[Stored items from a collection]
____________________

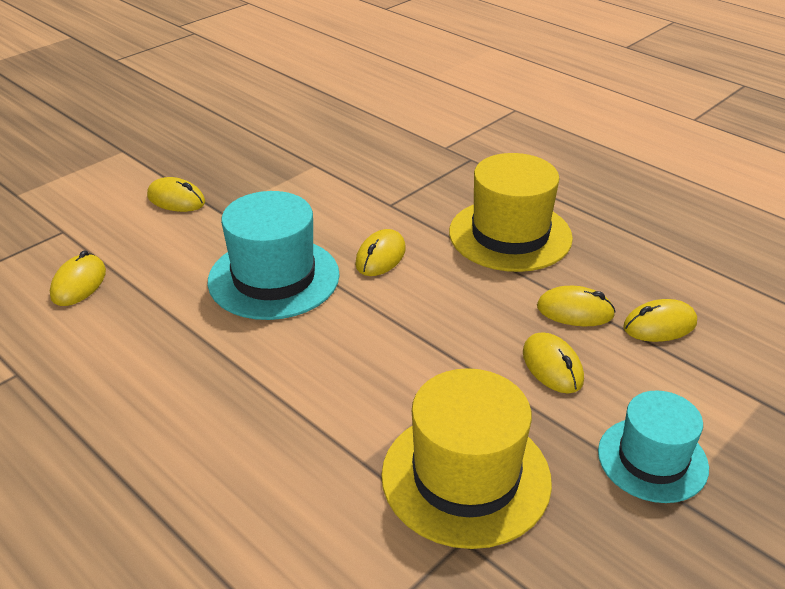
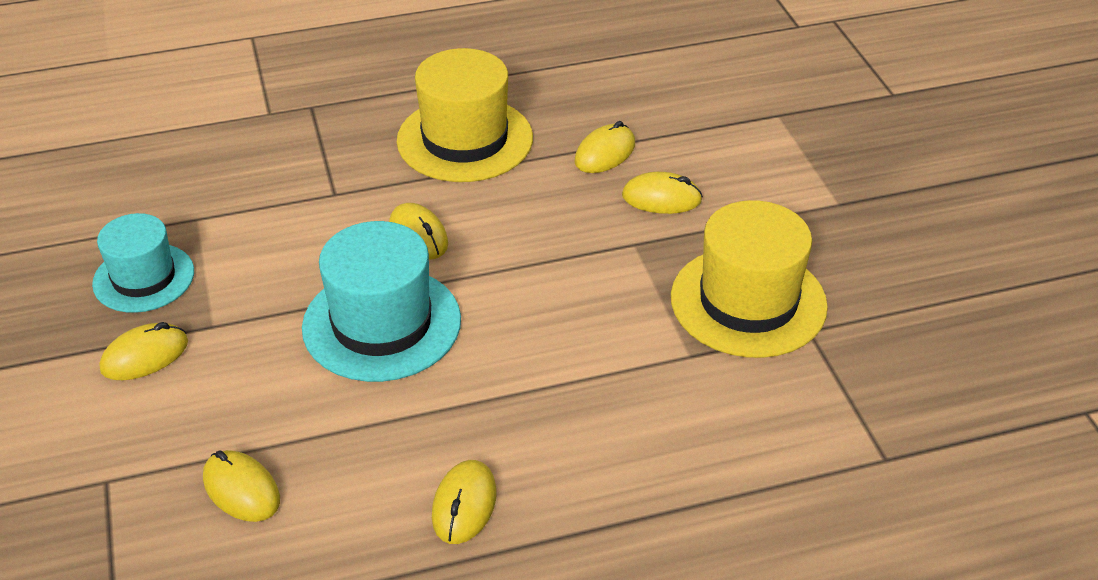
camera: 60 degrees left, 5 degrees up
(652, 459) = (796, 196): turquoise hat -> turquoise hat (143, 278)
(659, 325) = (660, 118): yellow mouse -> yellow mouse (464, 505)

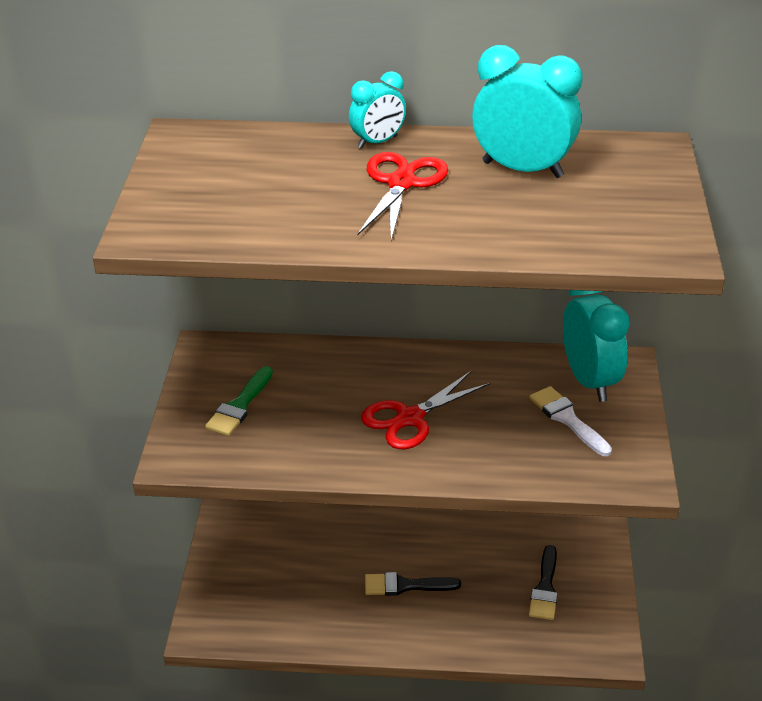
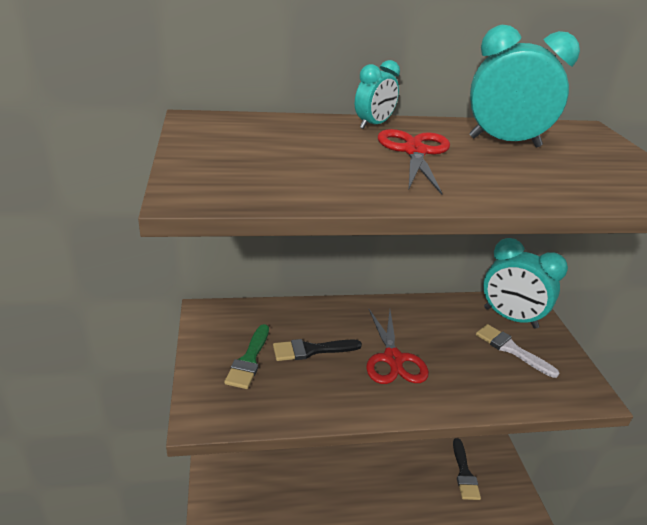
camera: 15 degrees left, 5 degrees down
(405, 585) = (364, 485): black brush -> black brush (311, 350)
(410, 418) = (393, 359): red scissors -> red scissors turned 45 degrees counterclockwise
(589, 381) = (510, 318): turquoise clock -> turquoise clock turned 150 degrees clockwise

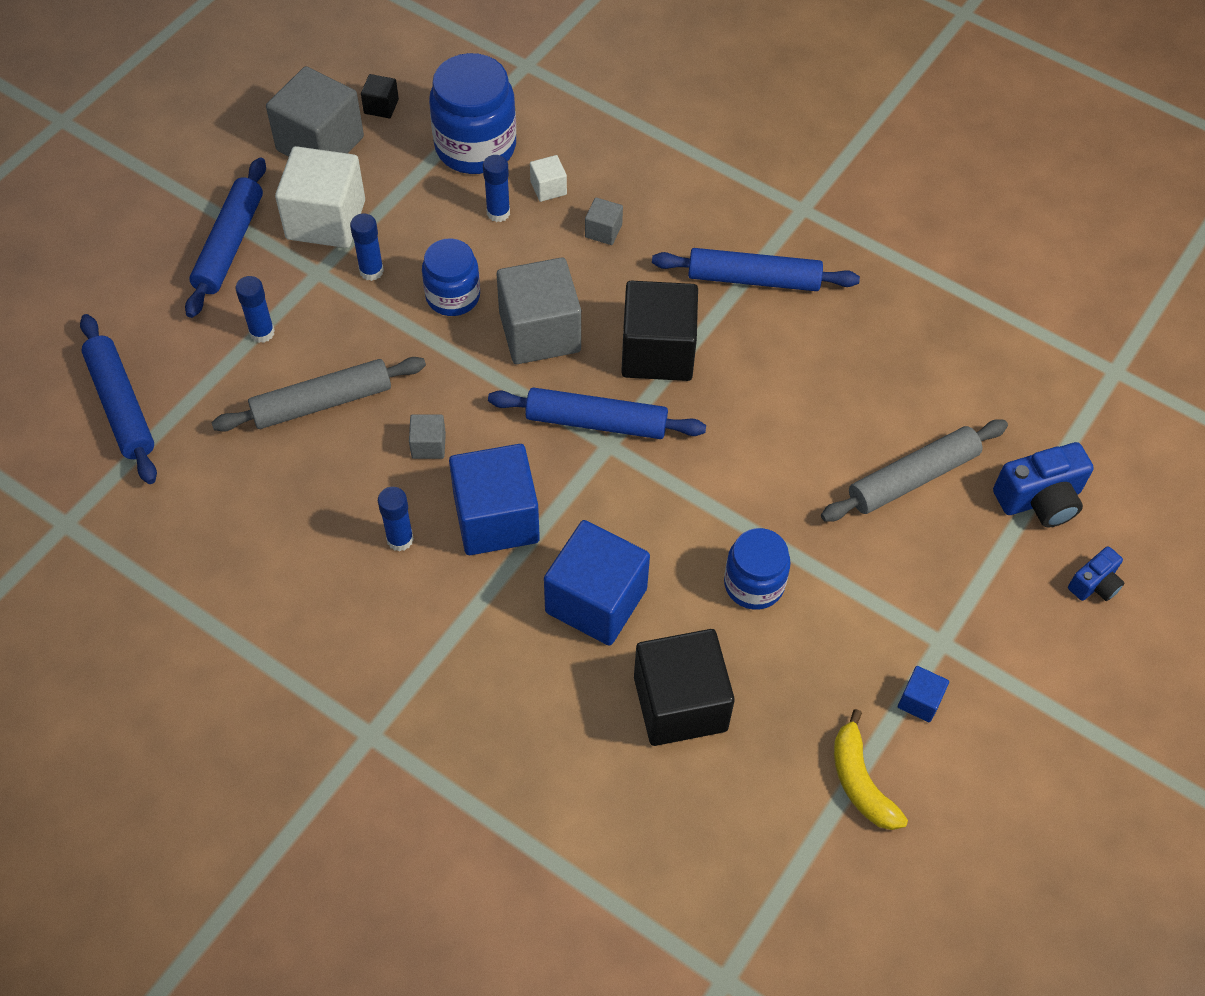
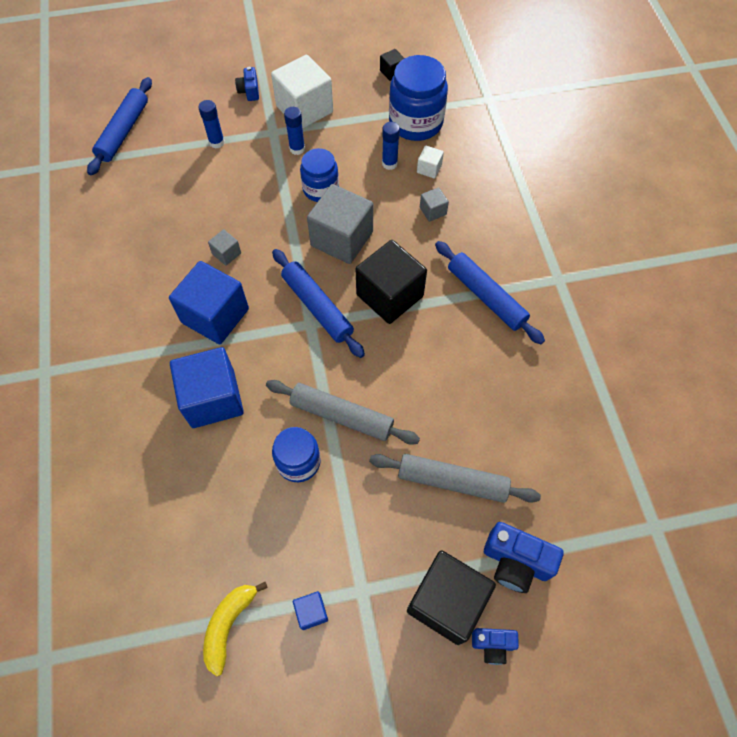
camera: 45 degrees right, 5 degrees up
(229, 245) = (249, 91): blue rolling pin -> blue camera
(320, 144) = (343, 71): grey cube -> none
(322, 402) = (204, 195): grey rolling pin -> grey rolling pin (342, 416)
(400, 539) = (162, 289): blue glue stick -> none
(680, 703) = (190, 490): black cube -> black cube (446, 601)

____________________

PROBLEM DETAILS:
Write out the records once more, exactly as they stand, with no images.

TASK RESPONSE:
camera: 60 degrees left, 5 degrees up
(652, 459) = (796, 196): turquoise hat -> turquoise hat (143, 278)
(659, 325) = (660, 118): yellow mouse -> yellow mouse (464, 505)

camera: 15 degrees left, 5 degrees down
(405, 585) = (364, 485): black brush -> black brush (311, 350)
(410, 418) = (393, 359): red scissors -> red scissors turned 45 degrees counterclockwise
(589, 381) = (510, 318): turquoise clock -> turquoise clock turned 150 degrees clockwise

camera: 45 degrees right, 5 degrees up
(229, 245) = (249, 91): blue rolling pin -> blue camera
(320, 144) = (343, 71): grey cube -> none
(322, 402) = (204, 195): grey rolling pin -> grey rolling pin (342, 416)
(400, 539) = (162, 289): blue glue stick -> none
(680, 703) = (190, 490): black cube -> black cube (446, 601)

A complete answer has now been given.